Segment Start: Provided data
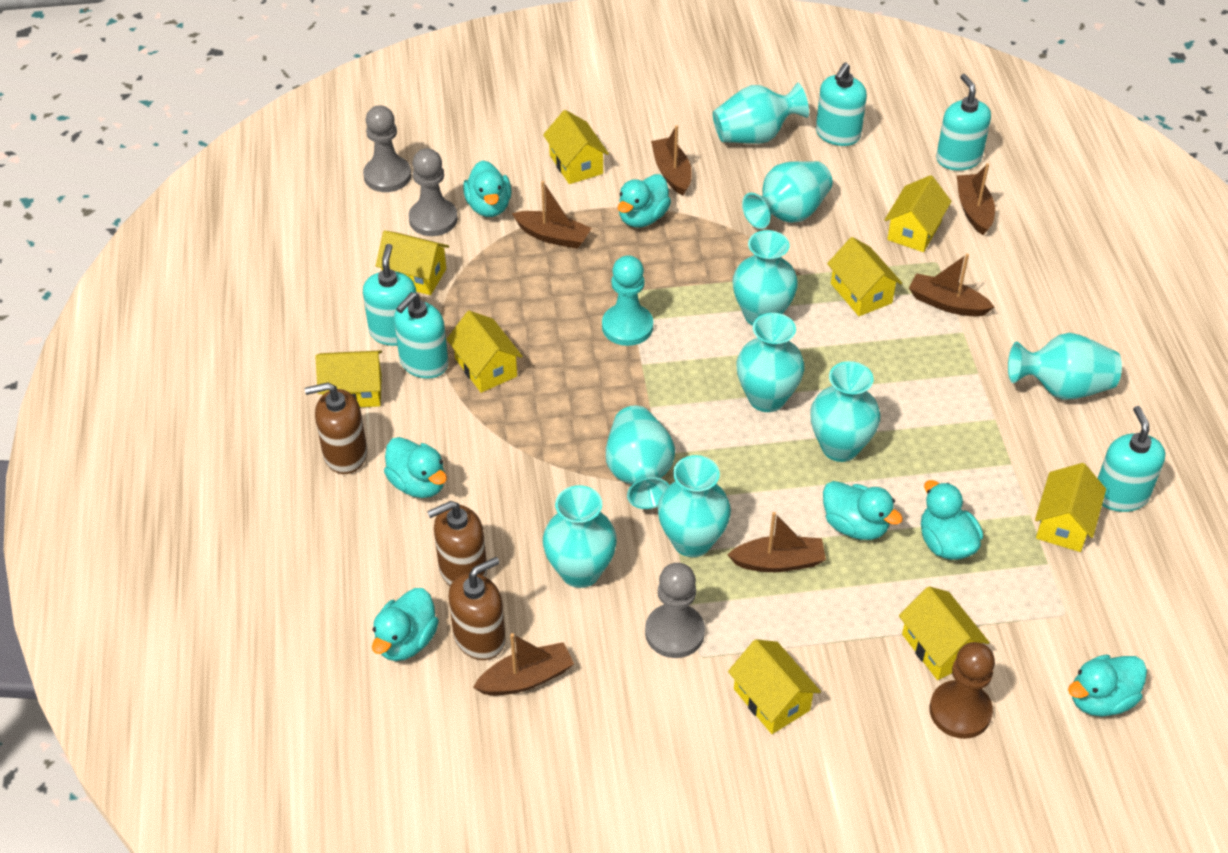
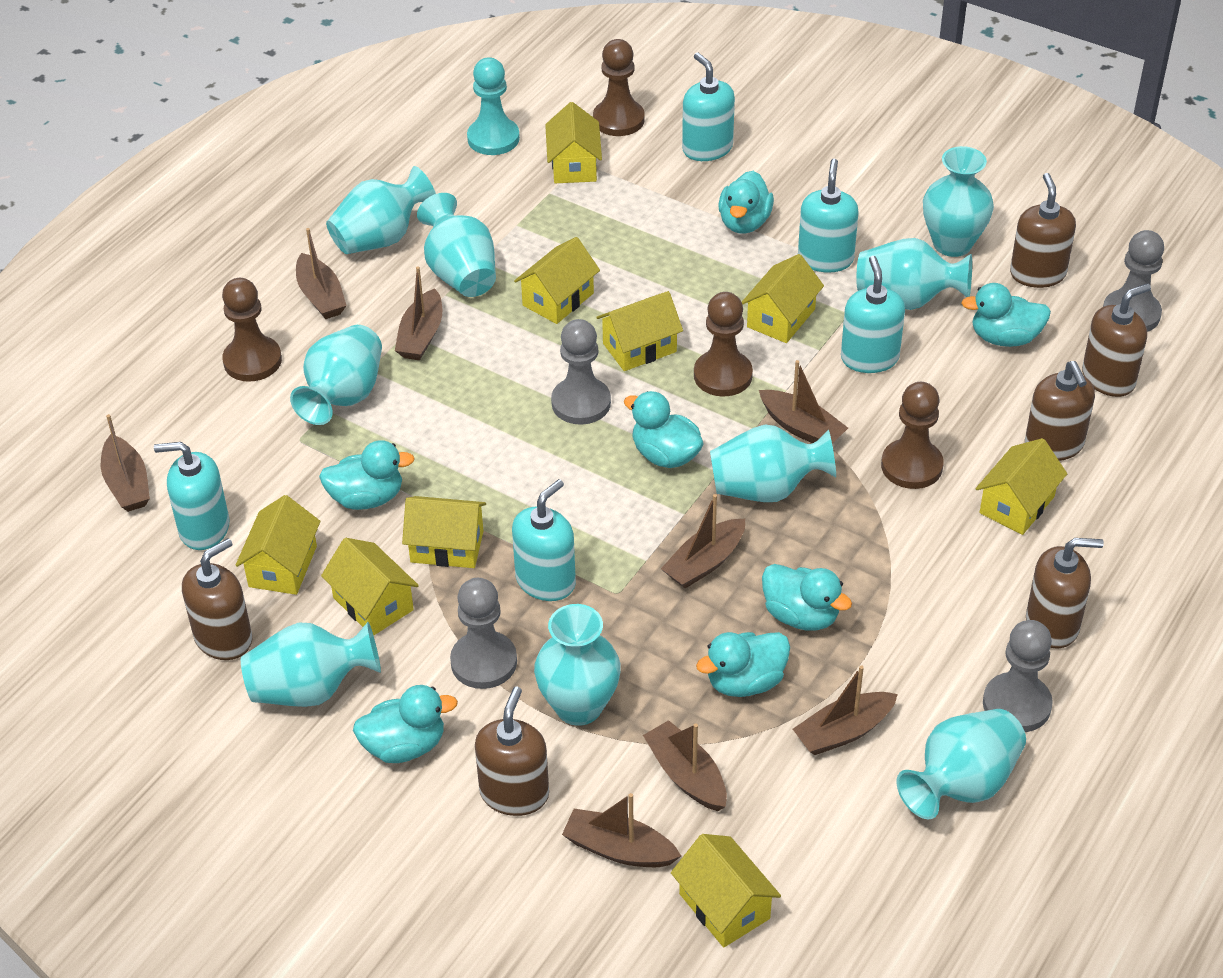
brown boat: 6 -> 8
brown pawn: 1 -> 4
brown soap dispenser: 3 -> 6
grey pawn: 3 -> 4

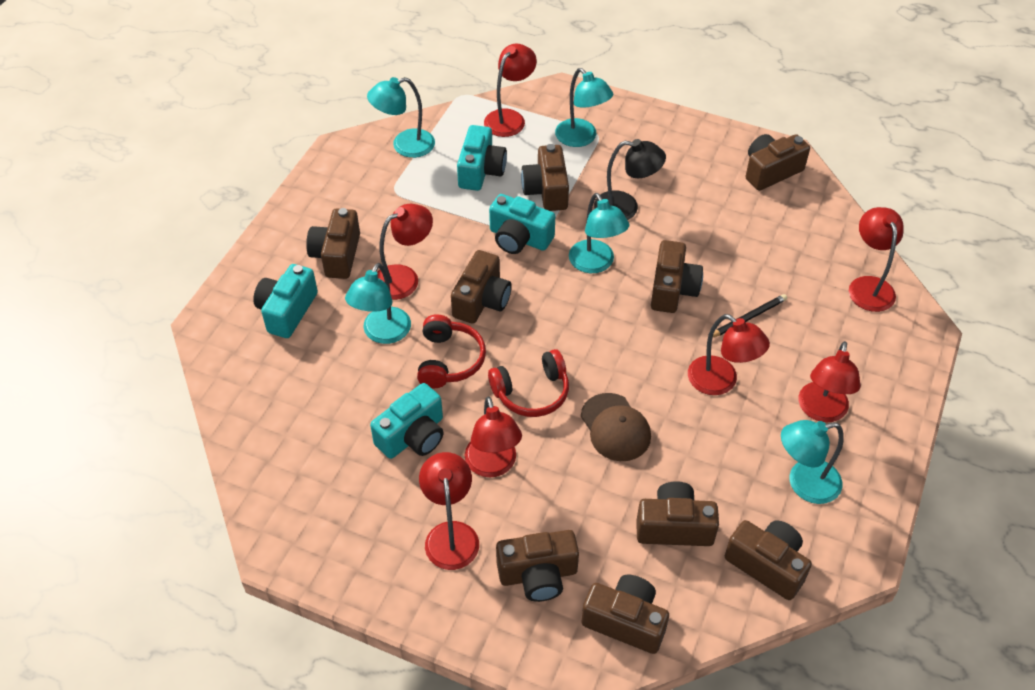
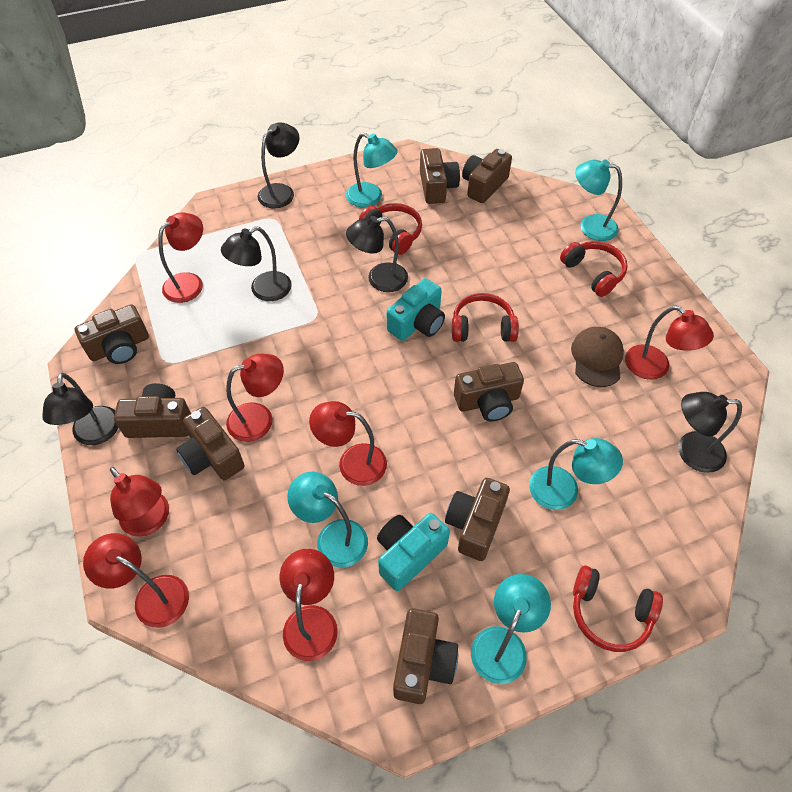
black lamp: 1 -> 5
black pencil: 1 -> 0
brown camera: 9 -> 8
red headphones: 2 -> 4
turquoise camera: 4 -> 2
Segment End: Provided data
== What the task asks ==
Scan the records for the string "camera". Copy each line in which it appears.

== Response to the exercise ==
brown camera: 9 -> 8
turquoise camera: 4 -> 2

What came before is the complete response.